To do: Report every line of the material that contains the string "brick".

Data shown:

==*==

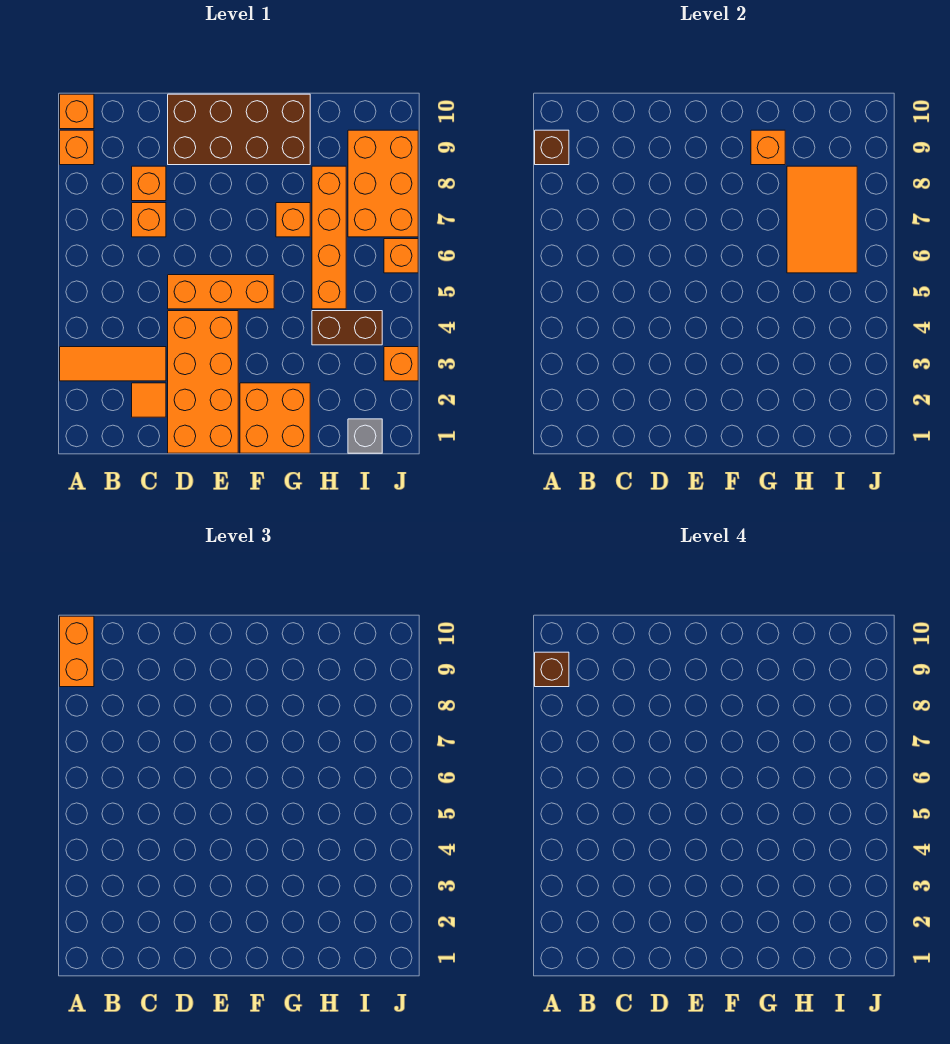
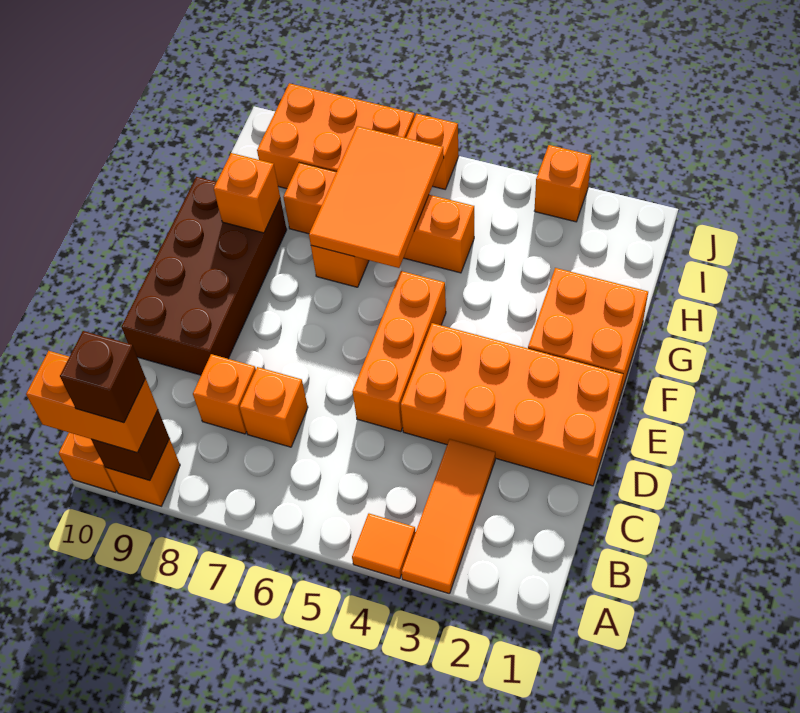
orange tile C2 level 1 -> orange tile A4 level 1
brown brick H4:I4 level 1 -> none
orange tile H6:I8 level 2 -> orange tile G6:I7 level 2
grey brick I1 level 1 -> none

==*==

Result of the exercise:
brown brick H4:I4 level 1 -> none
grey brick I1 level 1 -> none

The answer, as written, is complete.